[Scene change data]
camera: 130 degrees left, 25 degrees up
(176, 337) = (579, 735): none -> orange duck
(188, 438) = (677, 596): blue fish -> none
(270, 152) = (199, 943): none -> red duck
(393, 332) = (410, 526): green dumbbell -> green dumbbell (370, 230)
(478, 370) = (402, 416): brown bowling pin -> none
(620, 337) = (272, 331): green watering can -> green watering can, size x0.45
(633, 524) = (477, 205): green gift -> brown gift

---

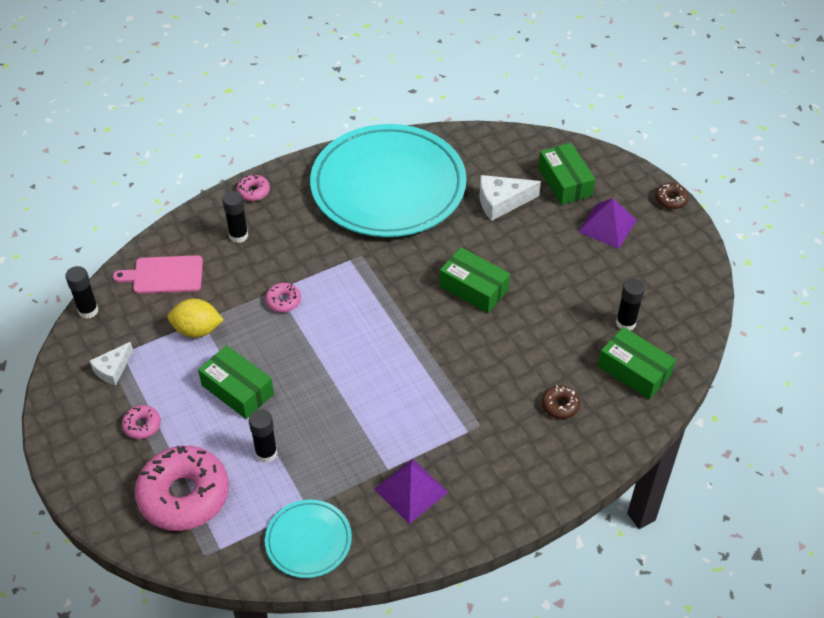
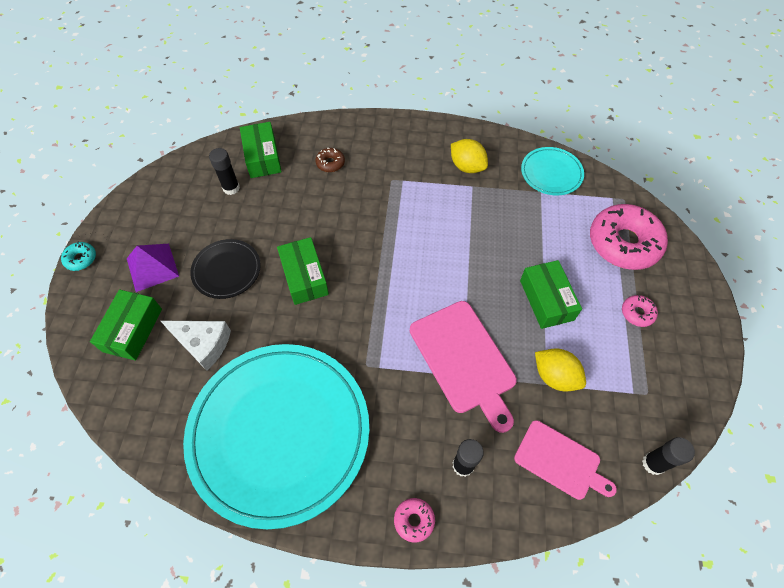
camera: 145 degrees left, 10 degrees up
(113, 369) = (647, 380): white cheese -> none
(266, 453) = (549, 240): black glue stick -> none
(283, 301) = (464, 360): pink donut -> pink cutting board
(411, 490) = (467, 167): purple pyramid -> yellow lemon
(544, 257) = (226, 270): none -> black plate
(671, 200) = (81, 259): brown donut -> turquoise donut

* * *

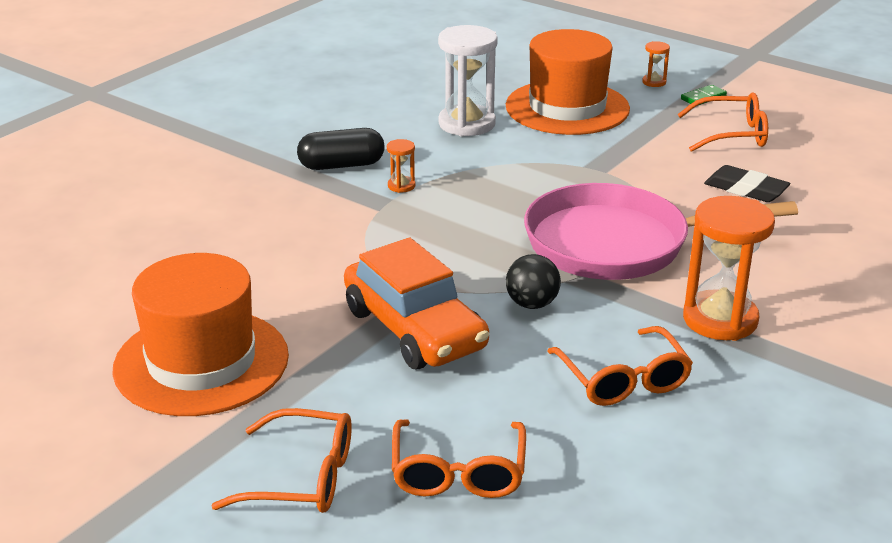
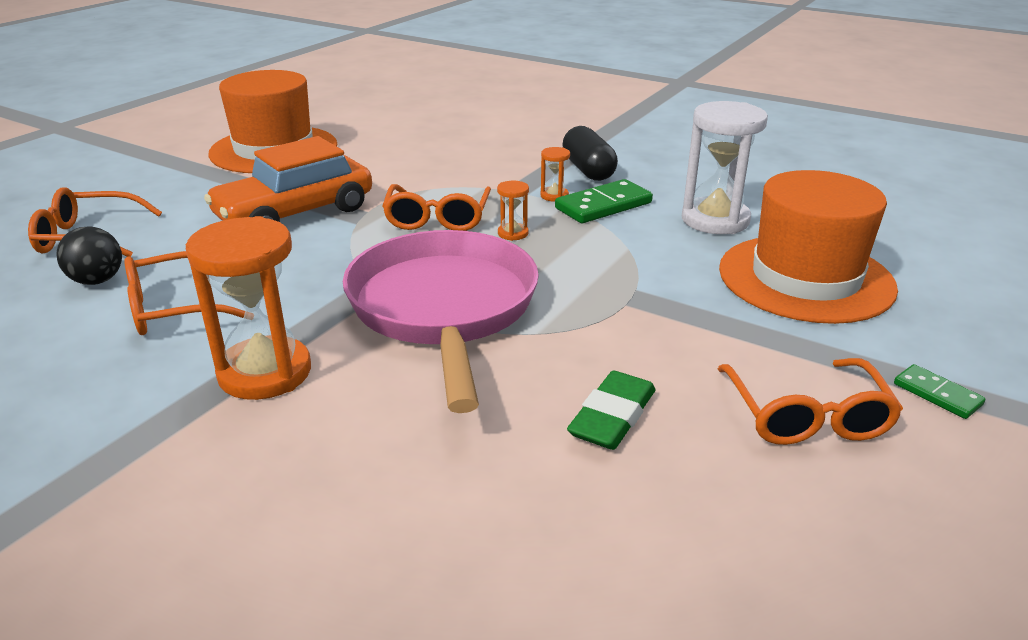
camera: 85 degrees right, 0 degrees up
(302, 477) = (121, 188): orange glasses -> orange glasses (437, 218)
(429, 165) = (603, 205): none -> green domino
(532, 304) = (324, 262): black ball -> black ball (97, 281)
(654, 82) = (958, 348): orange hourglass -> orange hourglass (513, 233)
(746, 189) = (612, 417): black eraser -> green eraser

# Assignment
In the records above, the line with "camera: 130 degrees left, 25 degrees up" marks the start and the line with "(633, 524) = (477, 205): green" marks the end; copy that stretch exactly, both lines included, and nothing else.

# Your solution
camera: 130 degrees left, 25 degrees up
(176, 337) = (579, 735): none -> orange duck
(188, 438) = (677, 596): blue fish -> none
(270, 152) = (199, 943): none -> red duck
(393, 332) = (410, 526): green dumbbell -> green dumbbell (370, 230)
(478, 370) = (402, 416): brown bowling pin -> none
(620, 337) = (272, 331): green watering can -> green watering can, size x0.45
(633, 524) = (477, 205): green gift -> brown gift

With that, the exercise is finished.